| What needs to be done |
Repeat only the stretch of lines below that runs from the line with "U7 pin in-: MID2 -> AOUT" through the line with "V6: AC 100mV", unaltered.

| Supplied data |
* * * * * * * * *
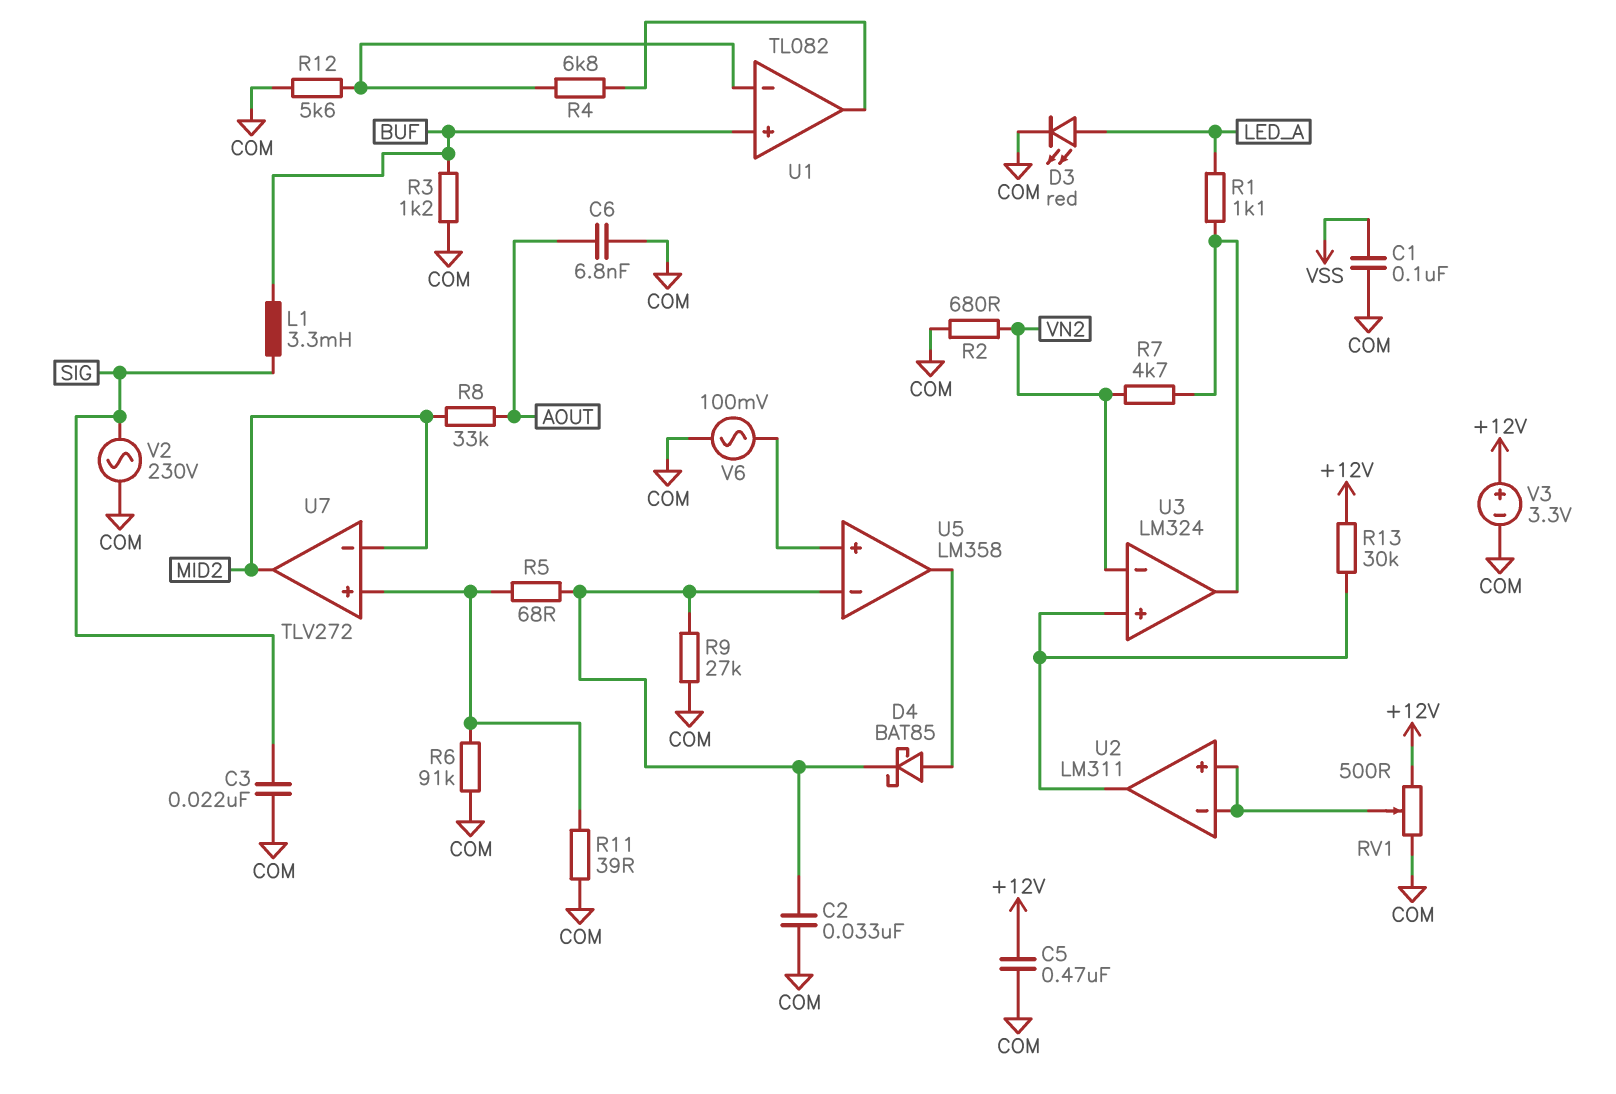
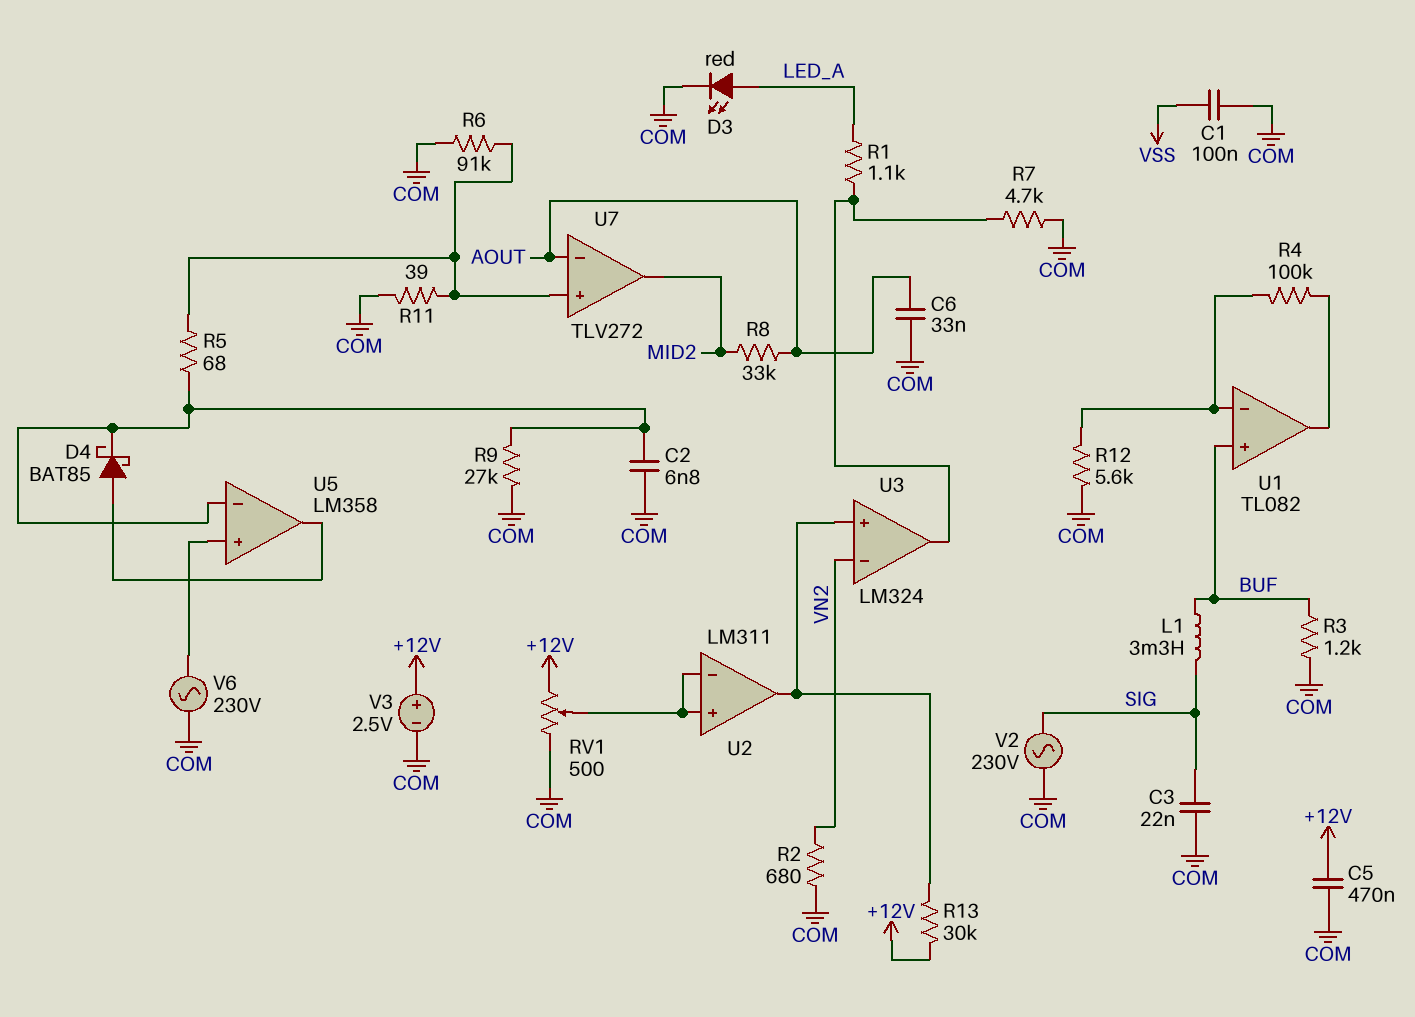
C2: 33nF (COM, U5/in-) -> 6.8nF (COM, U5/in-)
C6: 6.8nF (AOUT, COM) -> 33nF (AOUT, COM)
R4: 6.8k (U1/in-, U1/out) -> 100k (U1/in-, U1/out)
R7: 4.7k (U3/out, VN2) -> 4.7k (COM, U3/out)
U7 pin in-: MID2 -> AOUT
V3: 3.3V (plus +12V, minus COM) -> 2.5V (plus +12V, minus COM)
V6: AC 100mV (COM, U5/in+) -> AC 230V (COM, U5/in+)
* * * * * * * * *
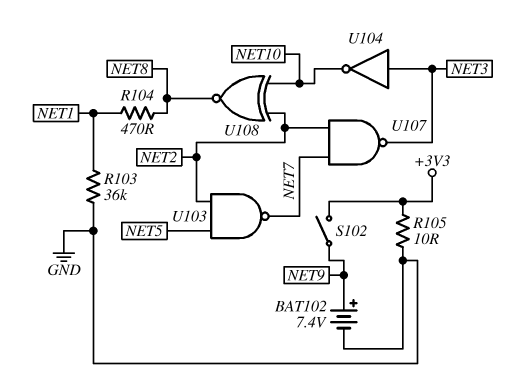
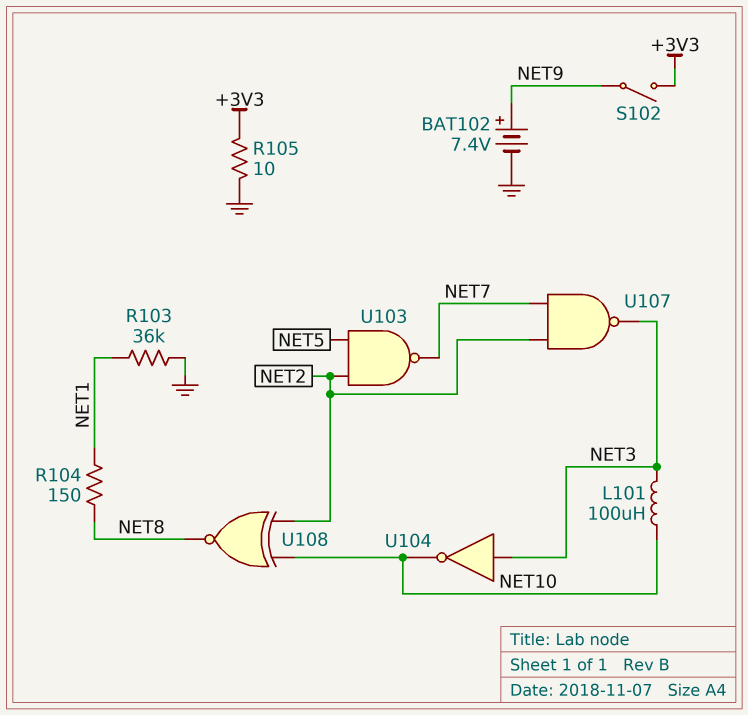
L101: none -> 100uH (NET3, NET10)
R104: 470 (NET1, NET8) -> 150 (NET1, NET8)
* * * * * * * * *
| Reply |
U7 pin in-: MID2 -> AOUT
V3: 3.3V (plus +12V, minus COM) -> 2.5V (plus +12V, minus COM)
V6: AC 100mV (COM, U5/in+) -> AC 230V (COM, U5/in+)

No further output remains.